Start of Dataset entries
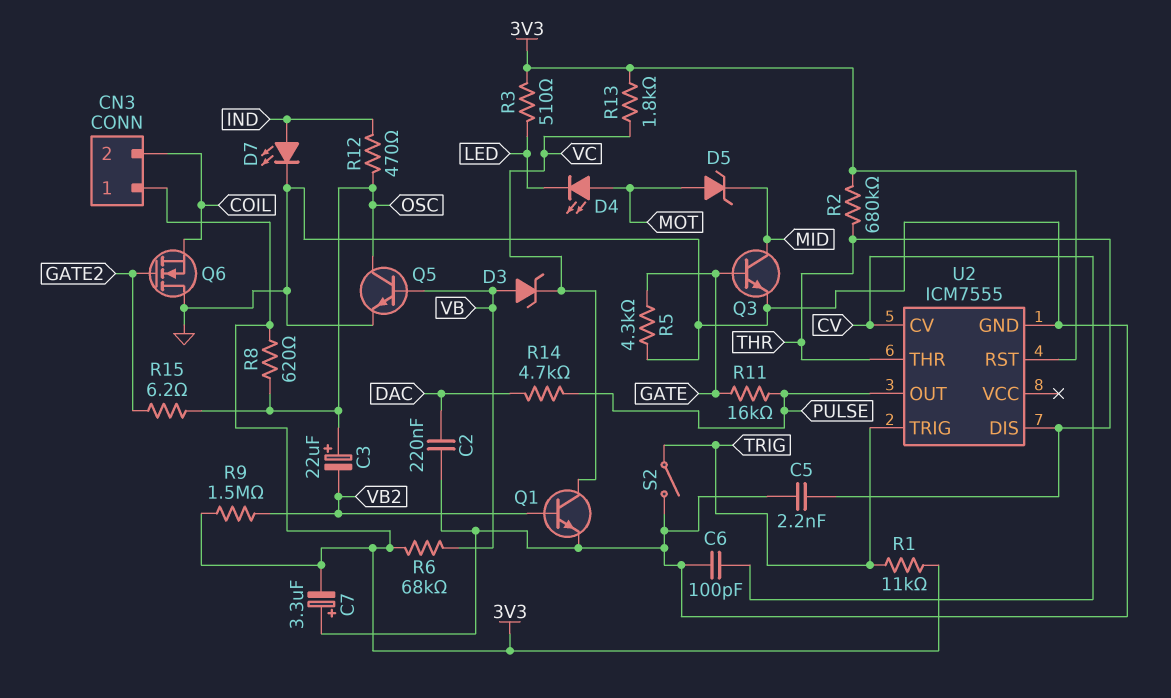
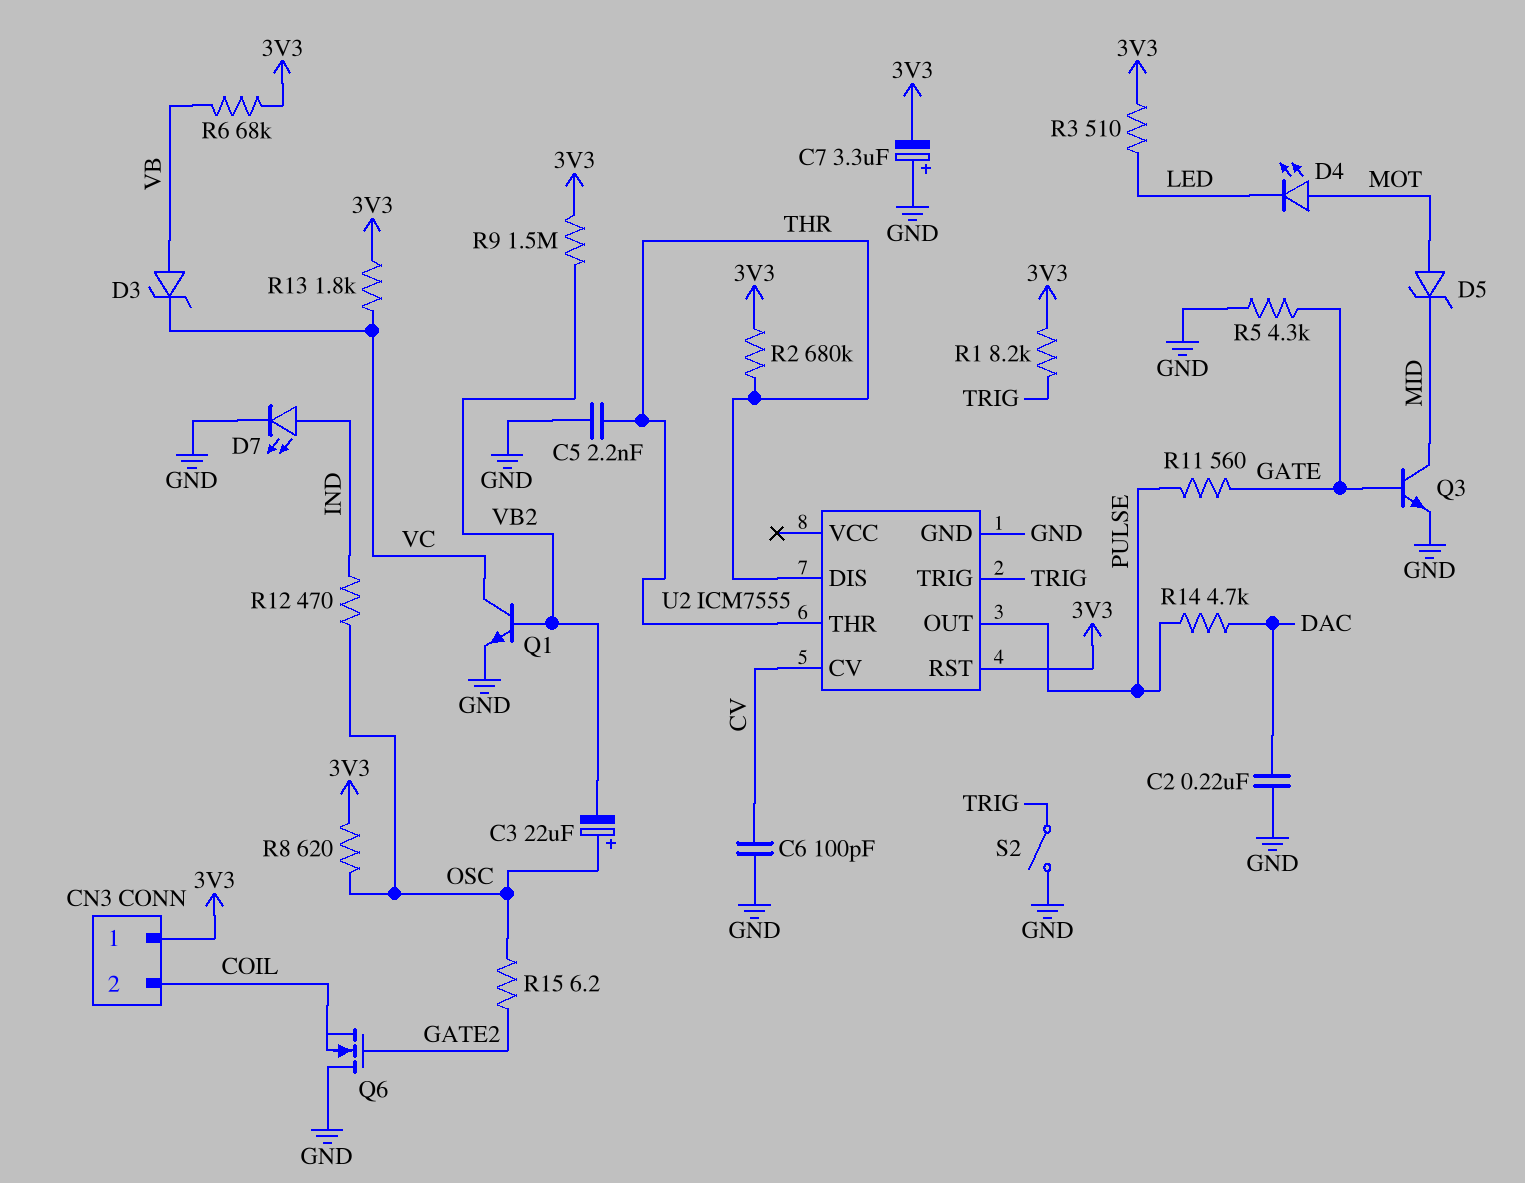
Q5: NPN (B VB, C OSC, E GND) -> none
R1: 11k (3V3, TRIG) -> 8.2k (3V3, TRIG)
R11: 16k (GATE, PULSE) -> 560 (GATE, PULSE)

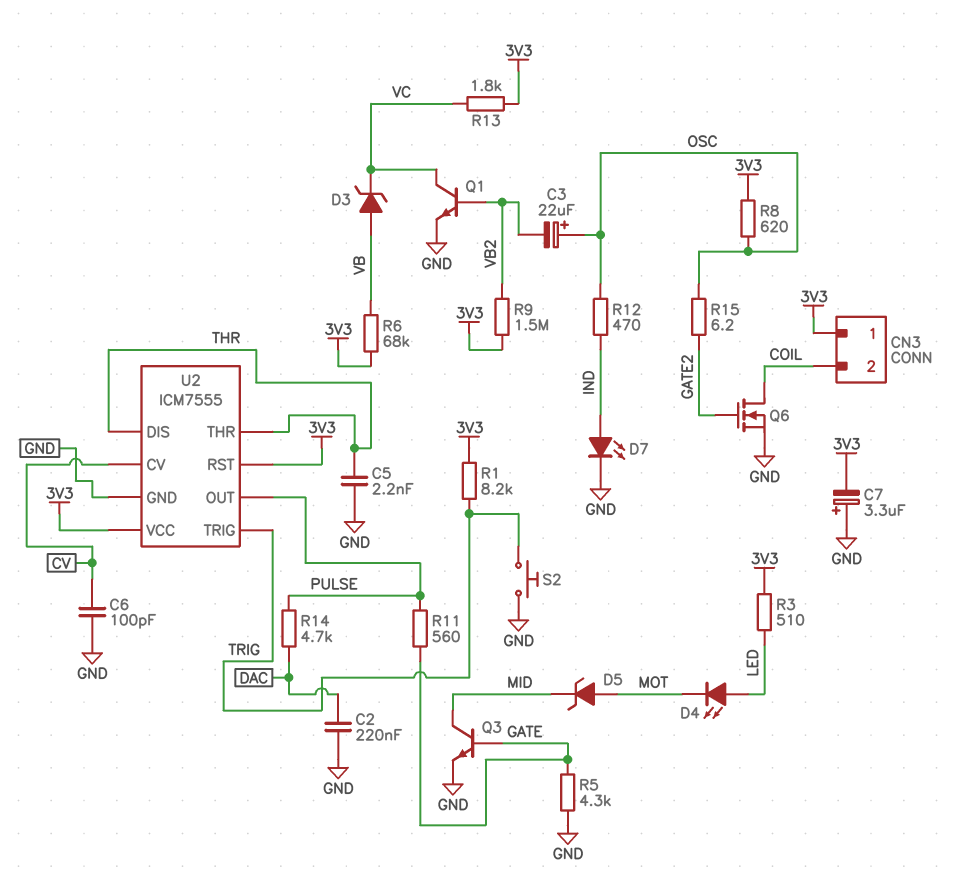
D4: LED (A MOT, K LED) -> LED (A LED, K MOT)
Q6: NMOS (G GATE2, D GND, S COIL) -> NMOS (G GATE2, D COIL, S GND)
R2: 680k (3V3, THR) -> none
S2: switch (GND, TRIG) -> button (GND, TRIG)
U2 pin VCC: none -> 3V3

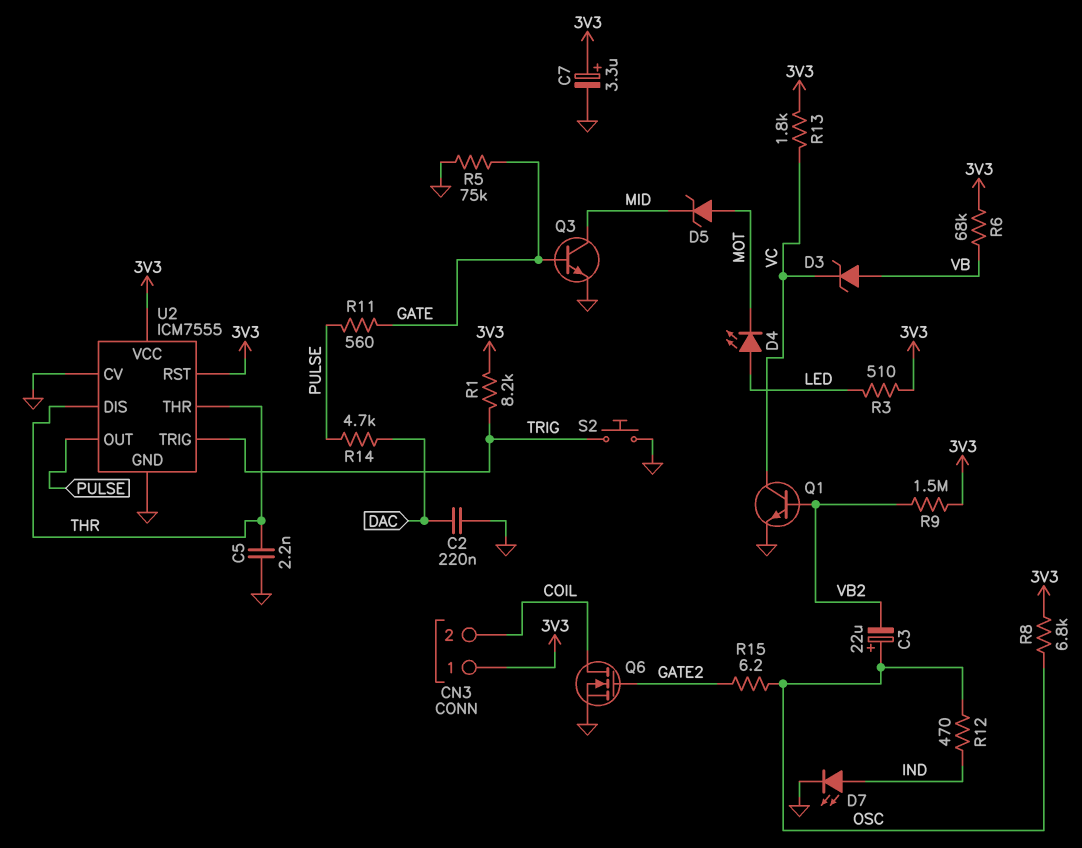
C6: 100pF (CV, GND) -> none
C7: 3.3uF (plus GND, minus 3V3) -> 3.3uF (plus 3V3, minus GND)
R5: 4.3k (GATE, GND) -> 75k (GATE, GND)
R8: 620 (3V3, OSC) -> 6.8k (3V3, OSC)
U2 pin CV: CV -> GND

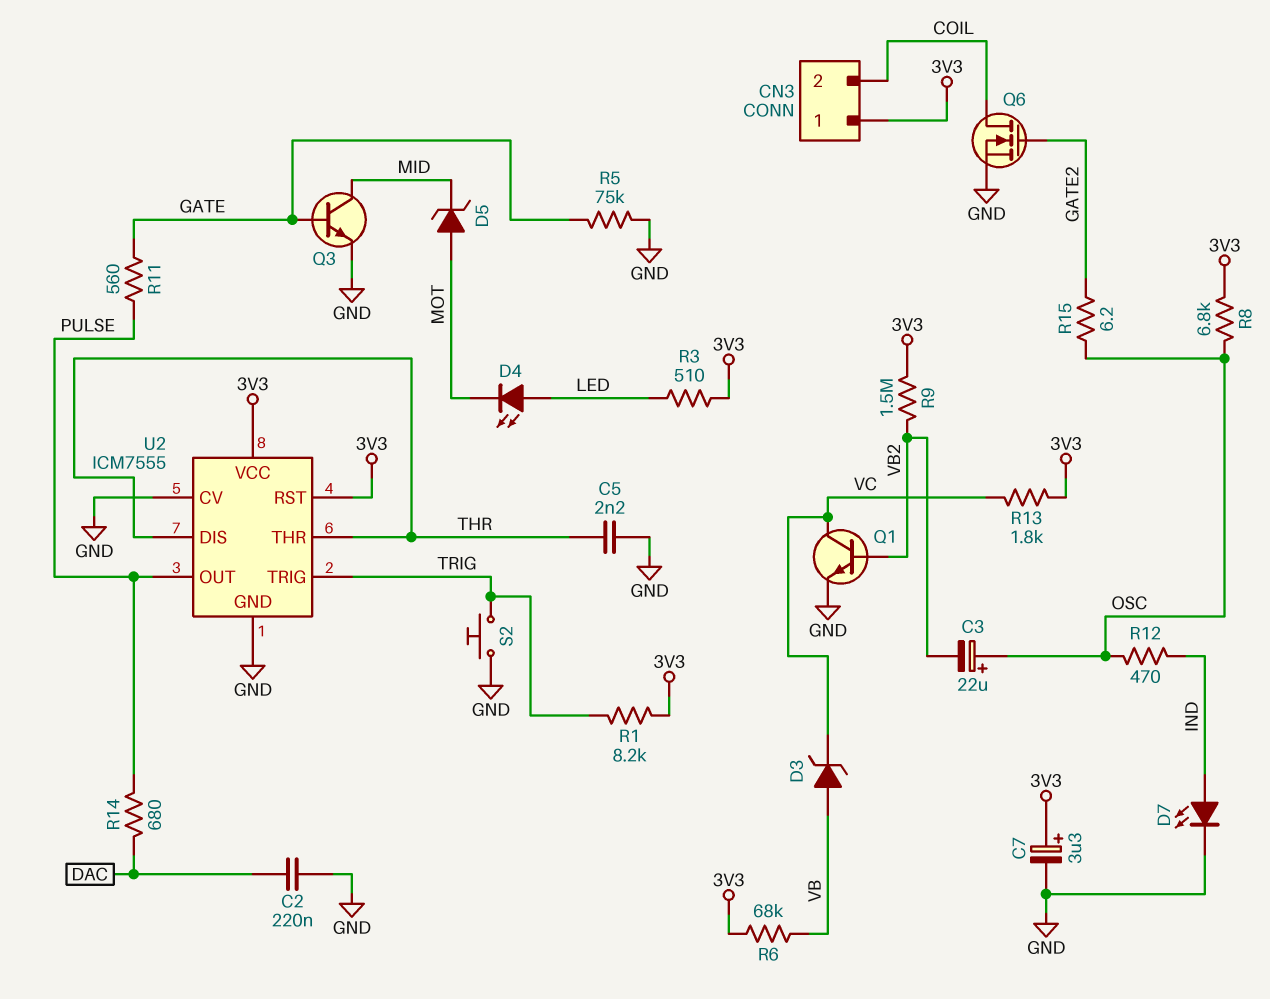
R14: 4.7k (DAC, PULSE) -> 680 (DAC, PULSE)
End of Dataset entries
Copy only this, please: the line with "R1: 11k (3V3, TRIG) -> 8.2k (3V3, TRIG)" and every line after it through the end of the data, with no pictures.

R1: 11k (3V3, TRIG) -> 8.2k (3V3, TRIG)
R11: 16k (GATE, PULSE) -> 560 (GATE, PULSE)

D4: LED (A MOT, K LED) -> LED (A LED, K MOT)
Q6: NMOS (G GATE2, D GND, S COIL) -> NMOS (G GATE2, D COIL, S GND)
R2: 680k (3V3, THR) -> none
S2: switch (GND, TRIG) -> button (GND, TRIG)
U2 pin VCC: none -> 3V3

C6: 100pF (CV, GND) -> none
C7: 3.3uF (plus GND, minus 3V3) -> 3.3uF (plus 3V3, minus GND)
R5: 4.3k (GATE, GND) -> 75k (GATE, GND)
R8: 620 (3V3, OSC) -> 6.8k (3V3, OSC)
U2 pin CV: CV -> GND

R14: 4.7k (DAC, PULSE) -> 680 (DAC, PULSE)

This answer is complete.